Data section -

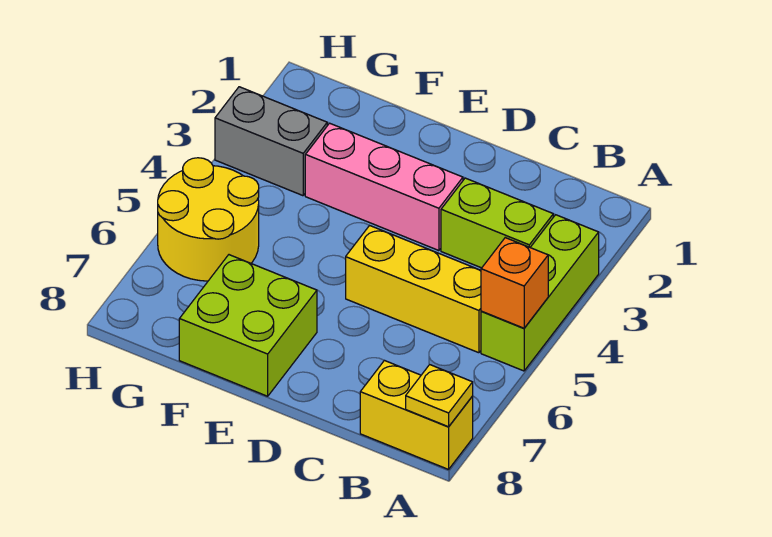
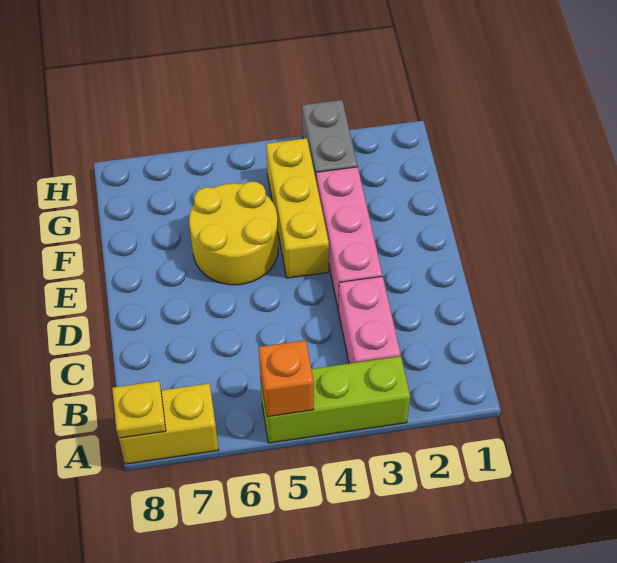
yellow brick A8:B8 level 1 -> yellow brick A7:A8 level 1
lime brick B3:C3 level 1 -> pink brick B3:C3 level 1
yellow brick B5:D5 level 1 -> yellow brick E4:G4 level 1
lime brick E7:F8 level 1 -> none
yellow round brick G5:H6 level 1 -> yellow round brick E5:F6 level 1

* * *

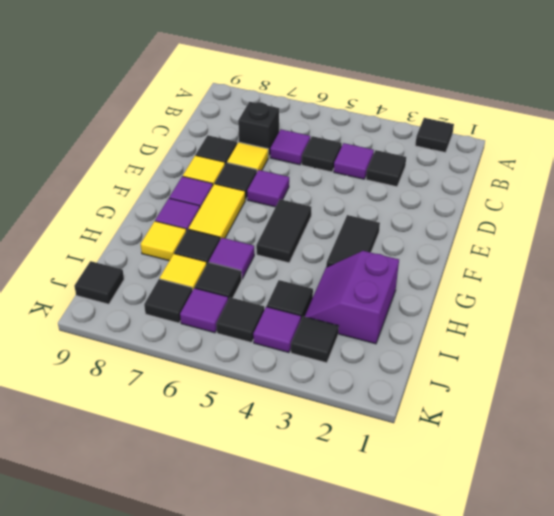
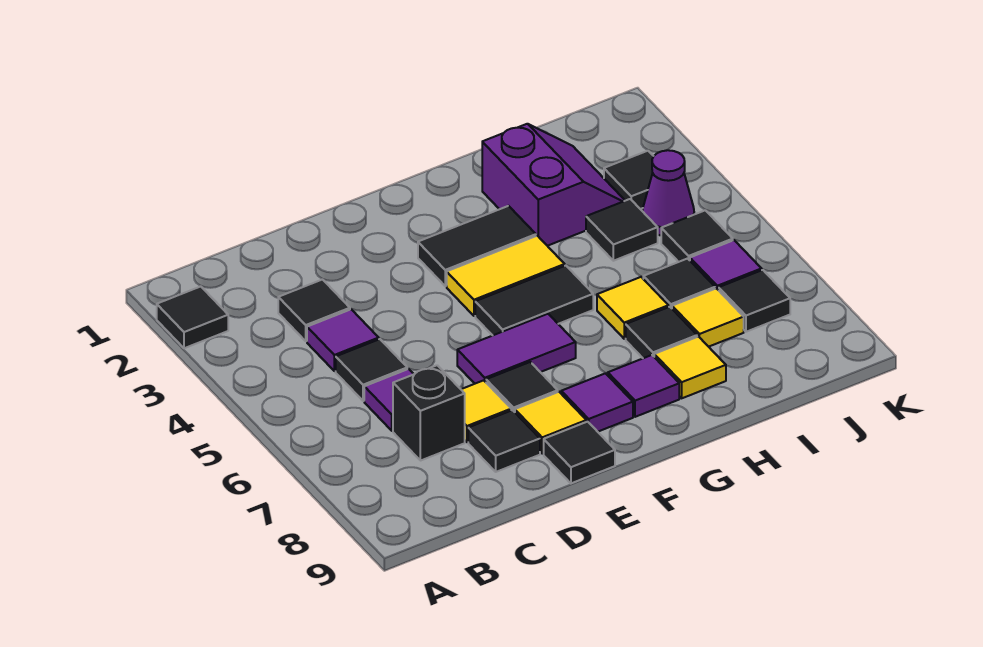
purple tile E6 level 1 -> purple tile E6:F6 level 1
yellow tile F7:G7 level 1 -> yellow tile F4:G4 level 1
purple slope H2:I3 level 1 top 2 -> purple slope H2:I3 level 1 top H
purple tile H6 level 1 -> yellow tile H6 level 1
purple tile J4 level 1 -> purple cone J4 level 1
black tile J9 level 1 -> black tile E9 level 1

...

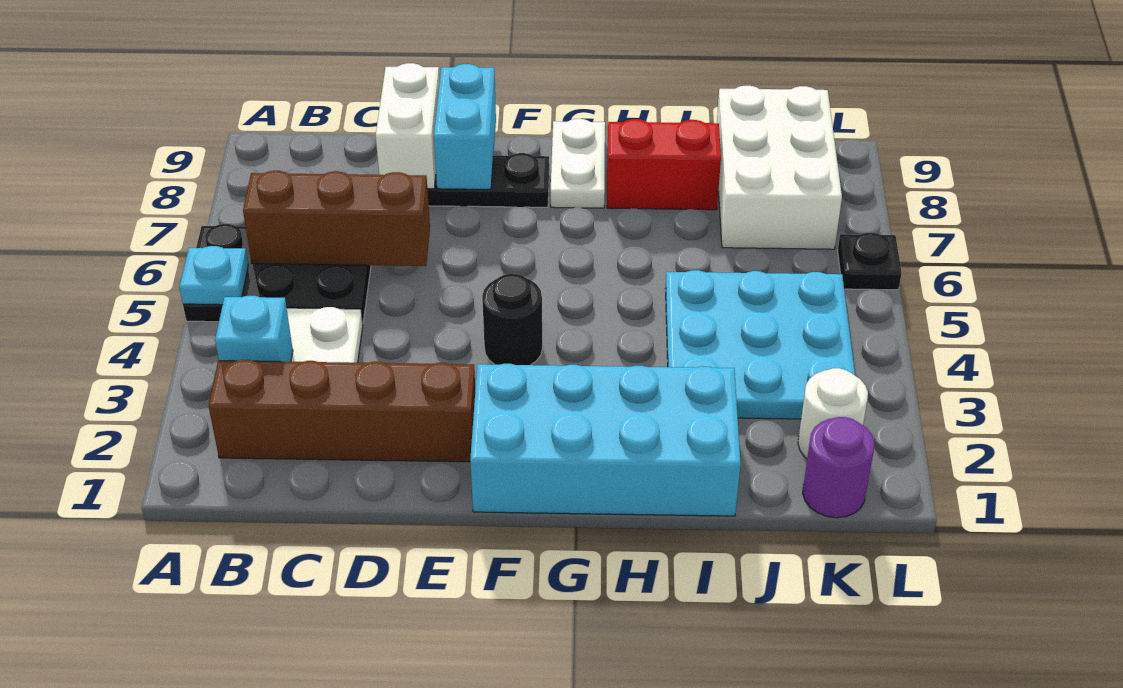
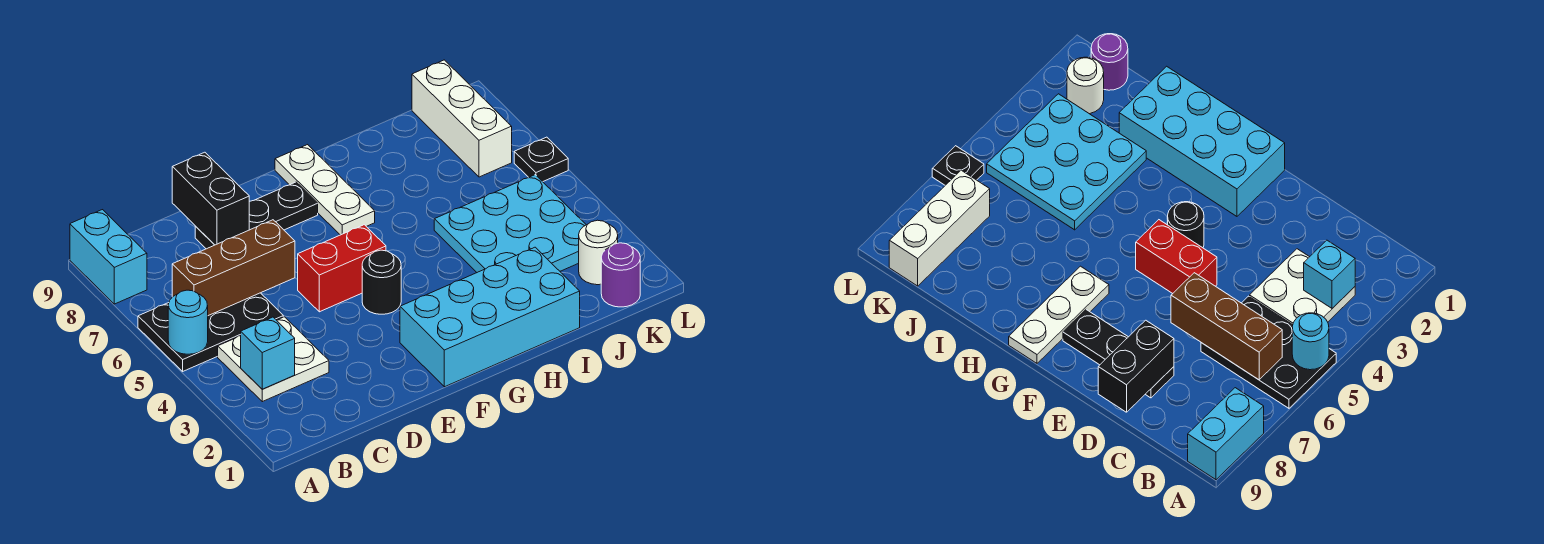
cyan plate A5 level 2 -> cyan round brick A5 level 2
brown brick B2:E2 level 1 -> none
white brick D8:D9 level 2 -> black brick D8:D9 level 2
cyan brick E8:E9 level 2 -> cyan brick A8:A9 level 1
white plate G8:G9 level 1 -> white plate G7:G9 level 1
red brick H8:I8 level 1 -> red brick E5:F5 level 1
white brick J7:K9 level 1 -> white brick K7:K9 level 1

What is expected -
Please, from the material above, copy only the lines from the line with "cyan plate A5" up to and including the line with "white brick J7:K9", exactly as written.

Response below -
cyan plate A5 level 2 -> cyan round brick A5 level 2
brown brick B2:E2 level 1 -> none
white brick D8:D9 level 2 -> black brick D8:D9 level 2
cyan brick E8:E9 level 2 -> cyan brick A8:A9 level 1
white plate G8:G9 level 1 -> white plate G7:G9 level 1
red brick H8:I8 level 1 -> red brick E5:F5 level 1
white brick J7:K9 level 1 -> white brick K7:K9 level 1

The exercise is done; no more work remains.